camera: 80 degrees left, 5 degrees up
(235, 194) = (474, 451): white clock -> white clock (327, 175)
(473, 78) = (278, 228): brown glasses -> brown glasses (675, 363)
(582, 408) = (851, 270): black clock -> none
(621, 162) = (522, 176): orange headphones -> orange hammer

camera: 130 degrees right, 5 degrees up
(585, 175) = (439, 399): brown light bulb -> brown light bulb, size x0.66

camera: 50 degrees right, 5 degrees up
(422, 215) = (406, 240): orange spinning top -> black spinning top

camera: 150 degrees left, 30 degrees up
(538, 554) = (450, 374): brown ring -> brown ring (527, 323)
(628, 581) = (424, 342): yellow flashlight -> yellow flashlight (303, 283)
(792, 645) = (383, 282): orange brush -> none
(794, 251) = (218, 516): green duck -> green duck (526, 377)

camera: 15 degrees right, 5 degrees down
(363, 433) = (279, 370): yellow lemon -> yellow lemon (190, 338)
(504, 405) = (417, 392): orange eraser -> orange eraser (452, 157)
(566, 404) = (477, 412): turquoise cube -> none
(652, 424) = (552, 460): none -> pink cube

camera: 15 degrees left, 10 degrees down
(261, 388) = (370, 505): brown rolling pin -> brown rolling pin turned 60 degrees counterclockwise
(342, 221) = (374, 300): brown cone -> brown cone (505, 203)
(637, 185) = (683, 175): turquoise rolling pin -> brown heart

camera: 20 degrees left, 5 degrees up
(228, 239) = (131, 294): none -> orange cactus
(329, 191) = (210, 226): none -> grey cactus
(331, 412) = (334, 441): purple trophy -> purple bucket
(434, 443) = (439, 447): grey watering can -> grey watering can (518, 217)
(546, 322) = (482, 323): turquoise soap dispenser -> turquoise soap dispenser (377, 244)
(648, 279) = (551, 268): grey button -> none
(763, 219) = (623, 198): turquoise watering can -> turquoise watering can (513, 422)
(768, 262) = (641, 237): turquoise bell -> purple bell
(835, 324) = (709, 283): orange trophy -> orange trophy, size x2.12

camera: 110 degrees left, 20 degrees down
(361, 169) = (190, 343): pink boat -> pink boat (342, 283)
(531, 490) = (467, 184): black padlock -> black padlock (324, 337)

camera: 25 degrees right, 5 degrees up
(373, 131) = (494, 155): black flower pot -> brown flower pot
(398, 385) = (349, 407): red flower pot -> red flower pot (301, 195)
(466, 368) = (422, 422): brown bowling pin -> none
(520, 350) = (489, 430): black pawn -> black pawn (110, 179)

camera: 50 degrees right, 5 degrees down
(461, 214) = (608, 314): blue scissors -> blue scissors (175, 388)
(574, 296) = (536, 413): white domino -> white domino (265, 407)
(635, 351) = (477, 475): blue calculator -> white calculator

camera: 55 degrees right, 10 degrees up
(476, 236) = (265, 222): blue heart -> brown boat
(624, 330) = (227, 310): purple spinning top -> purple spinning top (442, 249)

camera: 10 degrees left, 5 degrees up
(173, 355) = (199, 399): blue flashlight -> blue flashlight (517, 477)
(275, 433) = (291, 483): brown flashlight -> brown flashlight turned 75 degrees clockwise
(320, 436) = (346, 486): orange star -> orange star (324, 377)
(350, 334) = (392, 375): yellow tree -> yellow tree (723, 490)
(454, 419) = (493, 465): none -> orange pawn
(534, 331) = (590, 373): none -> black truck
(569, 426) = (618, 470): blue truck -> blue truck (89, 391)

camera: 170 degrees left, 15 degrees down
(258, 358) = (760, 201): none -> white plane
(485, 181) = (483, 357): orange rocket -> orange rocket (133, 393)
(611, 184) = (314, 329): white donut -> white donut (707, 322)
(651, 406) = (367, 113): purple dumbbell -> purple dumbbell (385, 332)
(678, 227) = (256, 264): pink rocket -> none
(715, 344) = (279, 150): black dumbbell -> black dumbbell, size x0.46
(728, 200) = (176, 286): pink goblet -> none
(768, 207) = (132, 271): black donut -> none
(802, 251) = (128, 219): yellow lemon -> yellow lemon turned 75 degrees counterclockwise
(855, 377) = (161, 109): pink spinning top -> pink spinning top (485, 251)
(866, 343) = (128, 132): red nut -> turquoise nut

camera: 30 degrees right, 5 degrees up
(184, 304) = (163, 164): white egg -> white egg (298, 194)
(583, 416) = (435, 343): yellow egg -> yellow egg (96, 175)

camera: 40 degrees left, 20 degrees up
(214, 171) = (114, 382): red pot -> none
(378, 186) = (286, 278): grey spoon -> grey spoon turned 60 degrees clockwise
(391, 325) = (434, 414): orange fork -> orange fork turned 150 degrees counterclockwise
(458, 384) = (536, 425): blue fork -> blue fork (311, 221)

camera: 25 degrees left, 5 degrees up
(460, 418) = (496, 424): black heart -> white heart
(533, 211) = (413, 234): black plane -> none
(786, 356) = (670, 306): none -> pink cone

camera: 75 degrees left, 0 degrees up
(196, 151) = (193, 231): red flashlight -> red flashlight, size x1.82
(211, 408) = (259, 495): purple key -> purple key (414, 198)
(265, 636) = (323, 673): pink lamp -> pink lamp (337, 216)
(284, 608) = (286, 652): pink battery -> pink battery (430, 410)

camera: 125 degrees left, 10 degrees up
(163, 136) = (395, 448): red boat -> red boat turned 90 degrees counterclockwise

****

#### [Problem to solve]
Using the data above, print exactly the lines from the line that contains "(534, 331) = (590, 373): none -> black truck" through the line that contains "(196, 151) = (193, 231): red", with both included.

#### [Problem solution]
(534, 331) = (590, 373): none -> black truck
(569, 426) = (618, 470): blue truck -> blue truck (89, 391)

camera: 170 degrees left, 15 degrees down
(258, 358) = (760, 201): none -> white plane
(485, 181) = (483, 357): orange rocket -> orange rocket (133, 393)
(611, 184) = (314, 329): white donut -> white donut (707, 322)
(651, 406) = (367, 113): purple dumbbell -> purple dumbbell (385, 332)
(678, 227) = (256, 264): pink rocket -> none
(715, 344) = (279, 150): black dumbbell -> black dumbbell, size x0.46
(728, 200) = (176, 286): pink goblet -> none
(768, 207) = (132, 271): black donut -> none
(802, 251) = (128, 219): yellow lemon -> yellow lemon turned 75 degrees counterclockwise
(855, 377) = (161, 109): pink spinning top -> pink spinning top (485, 251)
(866, 343) = (128, 132): red nut -> turquoise nut

camera: 30 degrees right, 5 degrees up
(184, 304) = (163, 164): white egg -> white egg (298, 194)
(583, 416) = (435, 343): yellow egg -> yellow egg (96, 175)

camera: 40 degrees left, 20 degrees up
(214, 171) = (114, 382): red pot -> none
(378, 186) = (286, 278): grey spoon -> grey spoon turned 60 degrees clockwise
(391, 325) = (434, 414): orange fork -> orange fork turned 150 degrees counterclockwise
(458, 384) = (536, 425): blue fork -> blue fork (311, 221)

camera: 25 degrees left, 5 degrees up
(460, 418) = (496, 424): black heart -> white heart
(533, 211) = (413, 234): black plane -> none
(786, 356) = (670, 306): none -> pink cone

camera: 75 degrees left, 0 degrees up
(196, 151) = (193, 231): red flashlight -> red flashlight, size x1.82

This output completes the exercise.